> **Task item**: Only those lines running from the start of the listing below through the line that holds "R6: 120k (+12V, VB2) -> 47k (+12V, VB2)" are to be written out, exactly and in full.

*-*-*

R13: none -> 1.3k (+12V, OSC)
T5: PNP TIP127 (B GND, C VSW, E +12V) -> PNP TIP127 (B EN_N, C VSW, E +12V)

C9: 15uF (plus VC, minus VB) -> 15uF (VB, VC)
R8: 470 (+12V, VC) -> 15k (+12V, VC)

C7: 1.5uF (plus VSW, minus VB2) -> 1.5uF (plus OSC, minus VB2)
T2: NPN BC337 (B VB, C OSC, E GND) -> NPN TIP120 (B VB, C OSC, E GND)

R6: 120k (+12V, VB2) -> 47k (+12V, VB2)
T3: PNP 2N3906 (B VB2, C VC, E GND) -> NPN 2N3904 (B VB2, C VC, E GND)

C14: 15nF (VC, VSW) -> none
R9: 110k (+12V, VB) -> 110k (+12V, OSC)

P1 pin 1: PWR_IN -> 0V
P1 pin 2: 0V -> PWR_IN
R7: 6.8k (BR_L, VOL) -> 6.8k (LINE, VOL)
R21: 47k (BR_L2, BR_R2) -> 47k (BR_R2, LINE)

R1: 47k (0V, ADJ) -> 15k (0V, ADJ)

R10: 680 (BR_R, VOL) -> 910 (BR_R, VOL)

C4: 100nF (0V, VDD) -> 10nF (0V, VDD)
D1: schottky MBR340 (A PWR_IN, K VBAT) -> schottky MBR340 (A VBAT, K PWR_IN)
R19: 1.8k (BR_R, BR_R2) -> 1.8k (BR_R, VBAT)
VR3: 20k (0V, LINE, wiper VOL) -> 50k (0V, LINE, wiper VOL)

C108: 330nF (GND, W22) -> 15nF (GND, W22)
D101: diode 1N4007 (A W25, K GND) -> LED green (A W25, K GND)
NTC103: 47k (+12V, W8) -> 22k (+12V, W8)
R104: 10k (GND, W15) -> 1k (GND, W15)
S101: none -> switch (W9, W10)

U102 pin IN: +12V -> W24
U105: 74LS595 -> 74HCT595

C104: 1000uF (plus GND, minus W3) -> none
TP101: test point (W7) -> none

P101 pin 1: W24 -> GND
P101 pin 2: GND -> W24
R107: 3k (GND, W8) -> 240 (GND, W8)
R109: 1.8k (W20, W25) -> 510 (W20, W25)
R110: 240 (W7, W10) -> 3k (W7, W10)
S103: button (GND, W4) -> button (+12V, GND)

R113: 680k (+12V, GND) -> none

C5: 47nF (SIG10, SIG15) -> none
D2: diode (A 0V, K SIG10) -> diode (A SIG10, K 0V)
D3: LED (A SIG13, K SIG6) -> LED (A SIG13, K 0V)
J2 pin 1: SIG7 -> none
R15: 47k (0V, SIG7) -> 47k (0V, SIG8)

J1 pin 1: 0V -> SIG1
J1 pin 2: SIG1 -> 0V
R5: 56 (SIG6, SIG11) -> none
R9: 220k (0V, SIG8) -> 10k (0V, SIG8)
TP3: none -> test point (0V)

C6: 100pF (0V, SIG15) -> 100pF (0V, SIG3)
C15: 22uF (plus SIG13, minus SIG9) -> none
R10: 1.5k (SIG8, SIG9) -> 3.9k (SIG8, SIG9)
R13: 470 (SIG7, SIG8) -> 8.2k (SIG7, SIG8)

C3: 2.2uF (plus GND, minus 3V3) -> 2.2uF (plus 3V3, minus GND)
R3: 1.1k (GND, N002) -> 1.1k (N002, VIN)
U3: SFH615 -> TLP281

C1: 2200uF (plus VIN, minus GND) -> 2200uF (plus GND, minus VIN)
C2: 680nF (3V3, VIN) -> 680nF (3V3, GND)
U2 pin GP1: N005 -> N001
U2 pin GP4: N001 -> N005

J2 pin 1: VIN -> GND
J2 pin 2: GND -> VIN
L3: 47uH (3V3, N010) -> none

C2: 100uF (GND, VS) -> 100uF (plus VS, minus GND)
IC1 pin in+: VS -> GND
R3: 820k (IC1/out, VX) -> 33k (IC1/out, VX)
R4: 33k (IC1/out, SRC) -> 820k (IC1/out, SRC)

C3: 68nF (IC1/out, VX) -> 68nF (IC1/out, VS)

*-*-*

> **Task answer**:
R13: none -> 1.3k (+12V, OSC)
T5: PNP TIP127 (B GND, C VSW, E +12V) -> PNP TIP127 (B EN_N, C VSW, E +12V)

C9: 15uF (plus VC, minus VB) -> 15uF (VB, VC)
R8: 470 (+12V, VC) -> 15k (+12V, VC)

C7: 1.5uF (plus VSW, minus VB2) -> 1.5uF (plus OSC, minus VB2)
T2: NPN BC337 (B VB, C OSC, E GND) -> NPN TIP120 (B VB, C OSC, E GND)

R6: 120k (+12V, VB2) -> 47k (+12V, VB2)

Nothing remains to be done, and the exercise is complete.